> [Required work]:
Omitting every picture, copy the lines from the one that contains "TR3: PNP (B" through the last line of the records below, exactly and with nothing added.

┌────────

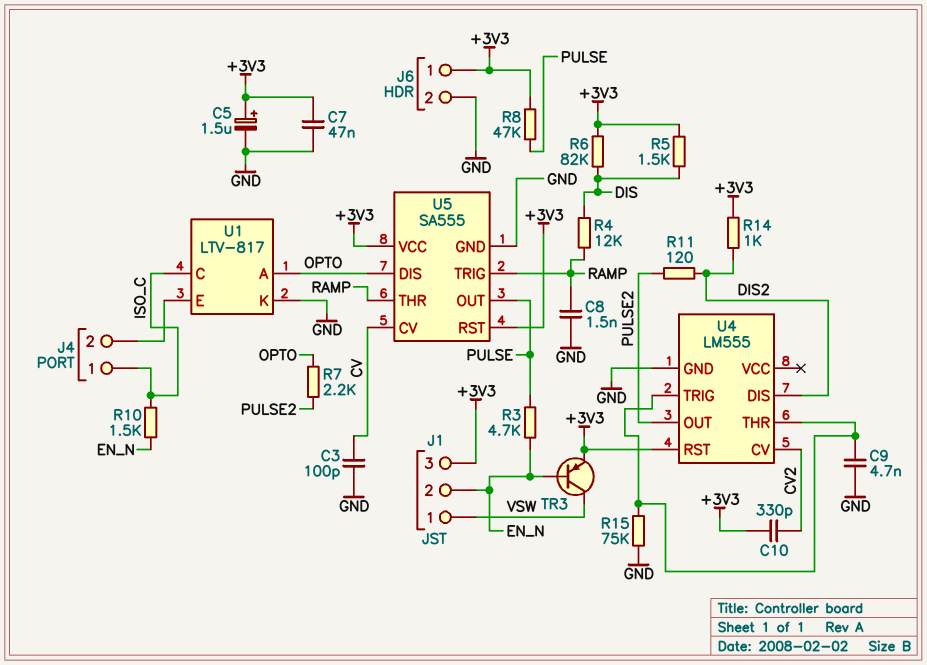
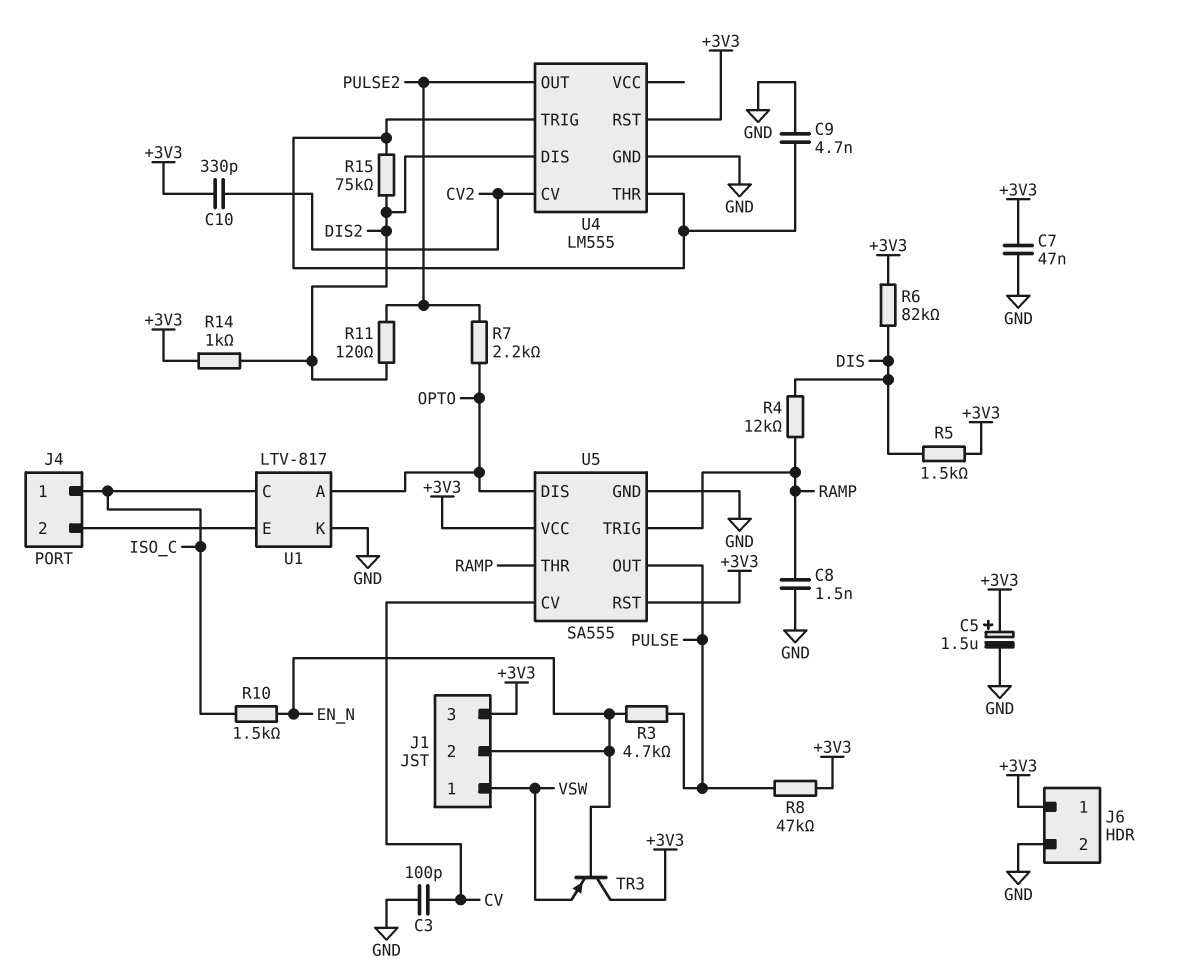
R15: 75k (GND, U4/THR) -> 75k (DIS2, U4/THR)
TR3: PNP (B EN_N, C VSW, E +3V3) -> PNP (B EN_N, C +3V3, E VSW)

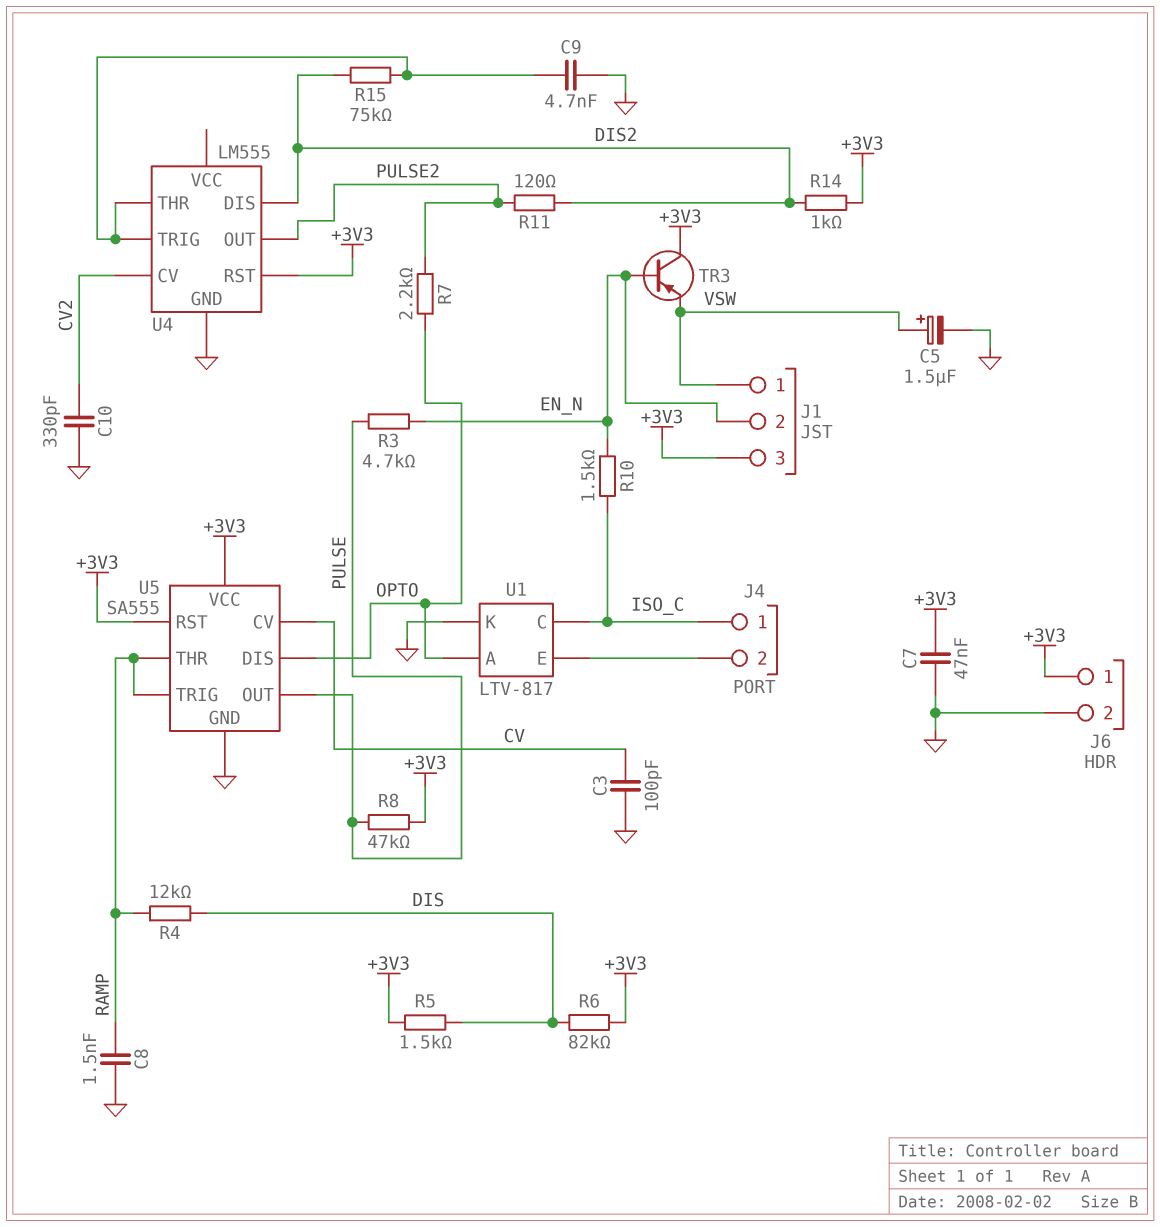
C5: 1.5uF (plus +3V3, minus GND) -> 1.5uF (plus VSW, minus GND)
C10: 330pF (+3V3, CV2) -> 330pF (CV2, GND)

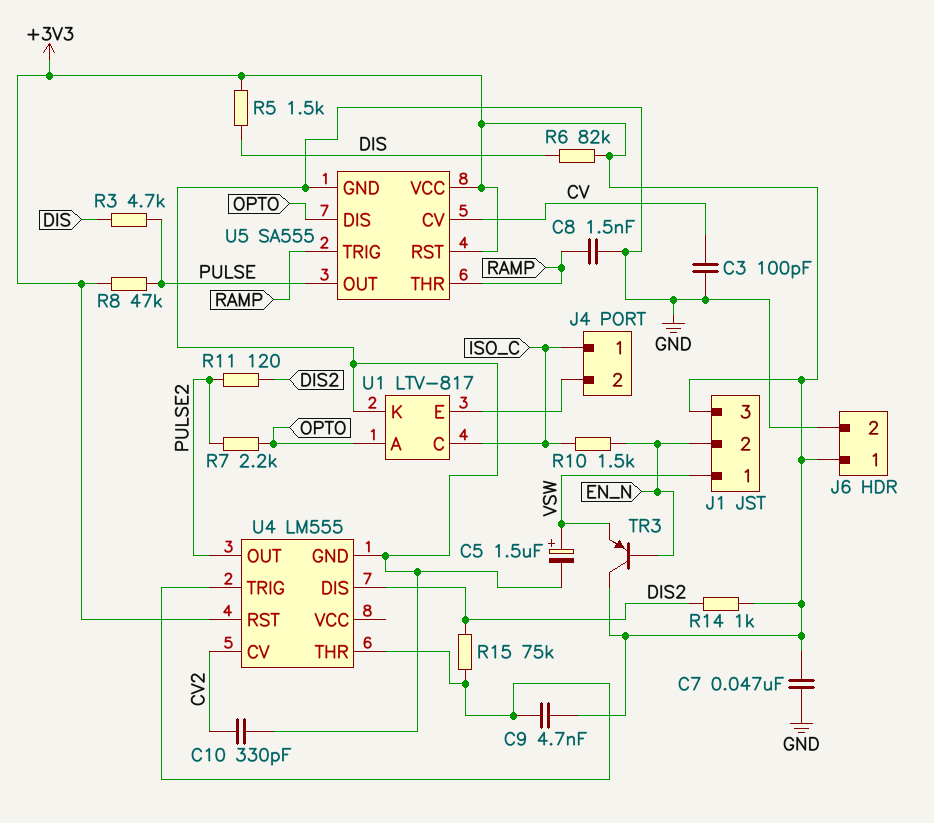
C9: 4.7nF (GND, U4/THR) -> 4.7nF (+3V3, U4/THR)
R3: 4.7k (EN_N, PULSE) -> 4.7k (DIS, PULSE)
R4: 12k (DIS, RAMP) -> none

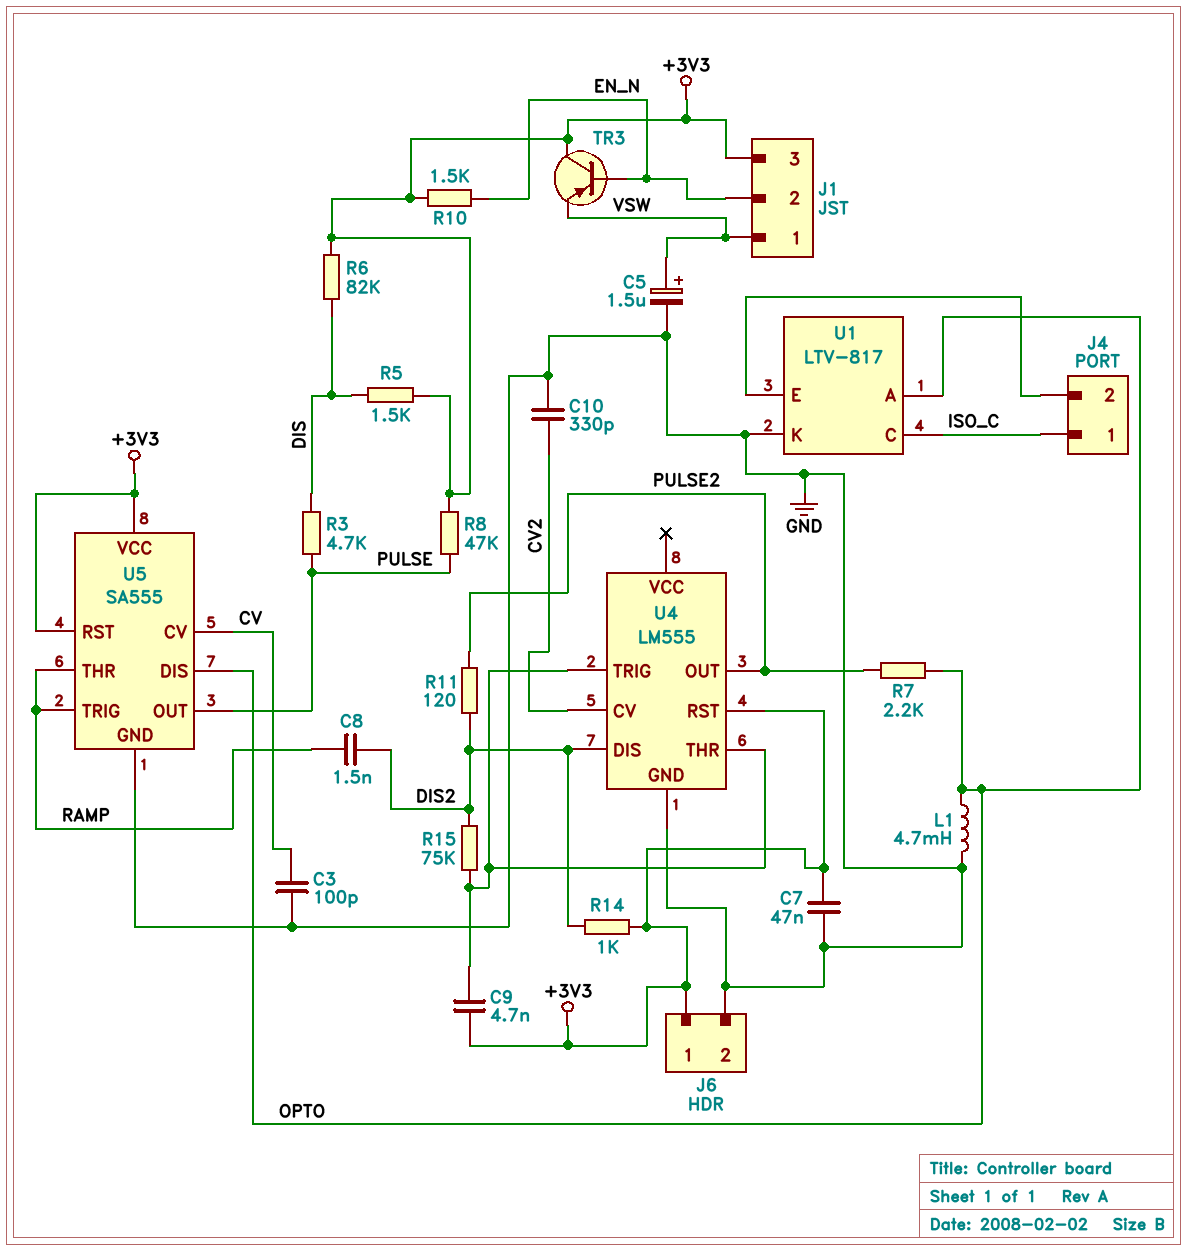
C8: 1.5nF (GND, RAMP) -> 1.5nF (DIS2, RAMP)
L1: none -> 4.7mH (GND, OPTO)
R10: 1.5k (EN_N, ISO_C) -> 1.5k (+3V3, EN_N)

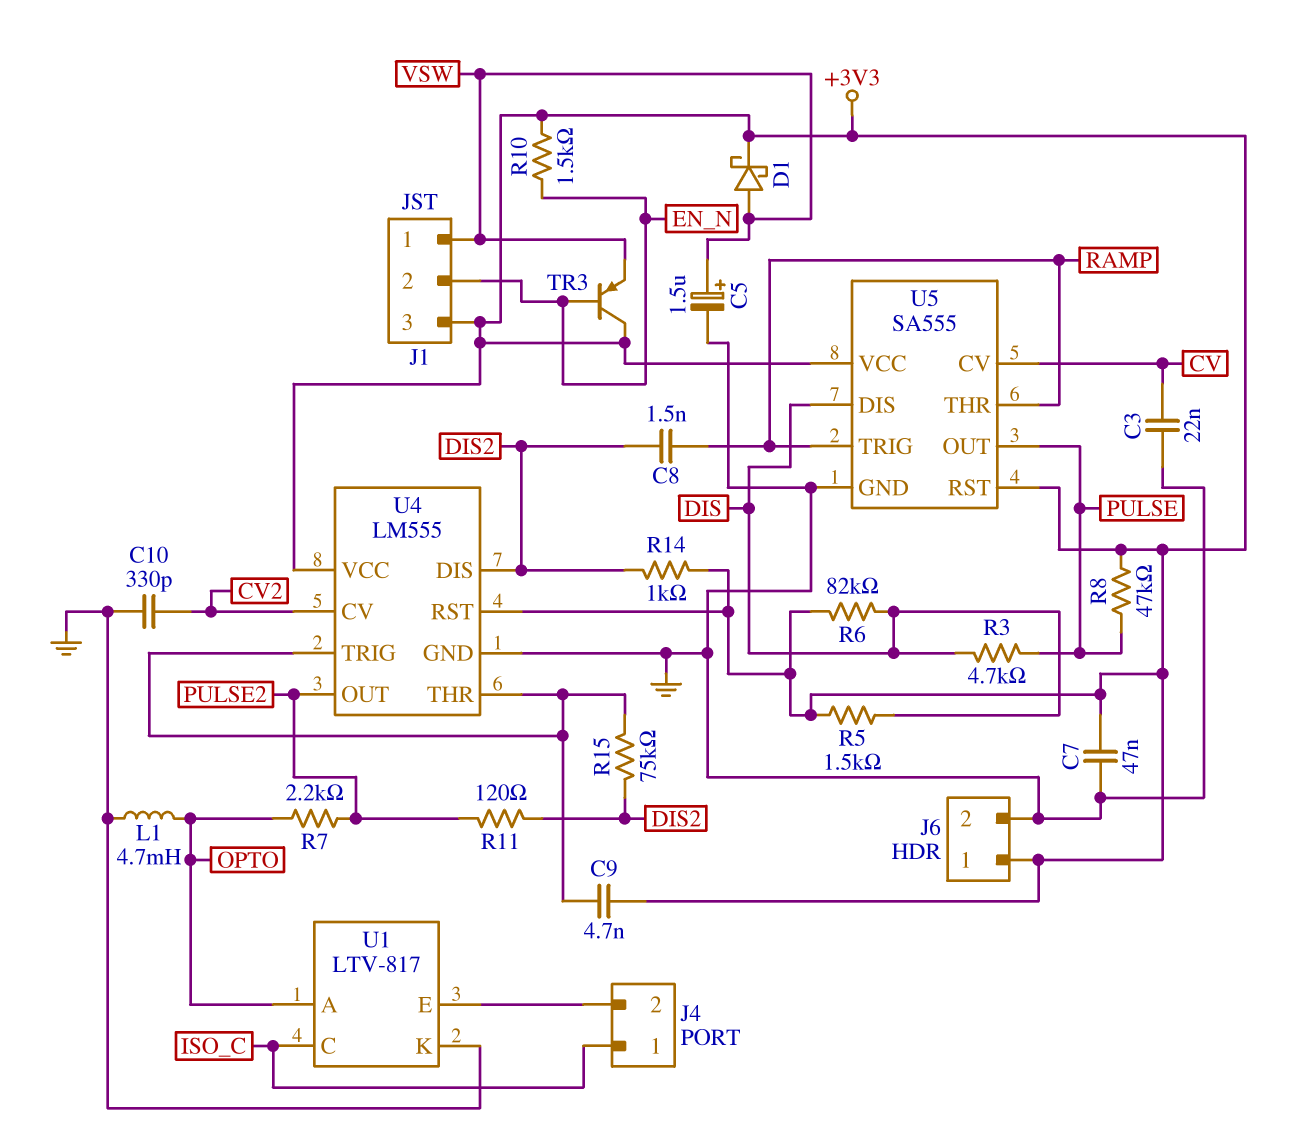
C3: 100pF (CV, GND) -> 22nF (CV, GND)
D1: none -> schottky (A VSW, K +3V3)
U4 pin VCC: none -> +3V3
U5 pin DIS: OPTO -> DIS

└────────

> [Problem solution]:
TR3: PNP (B EN_N, C VSW, E +3V3) -> PNP (B EN_N, C +3V3, E VSW)

C5: 1.5uF (plus +3V3, minus GND) -> 1.5uF (plus VSW, minus GND)
C10: 330pF (+3V3, CV2) -> 330pF (CV2, GND)

C9: 4.7nF (GND, U4/THR) -> 4.7nF (+3V3, U4/THR)
R3: 4.7k (EN_N, PULSE) -> 4.7k (DIS, PULSE)
R4: 12k (DIS, RAMP) -> none

C8: 1.5nF (GND, RAMP) -> 1.5nF (DIS2, RAMP)
L1: none -> 4.7mH (GND, OPTO)
R10: 1.5k (EN_N, ISO_C) -> 1.5k (+3V3, EN_N)

C3: 100pF (CV, GND) -> 22nF (CV, GND)
D1: none -> schottky (A VSW, K +3V3)
U4 pin VCC: none -> +3V3
U5 pin DIS: OPTO -> DIS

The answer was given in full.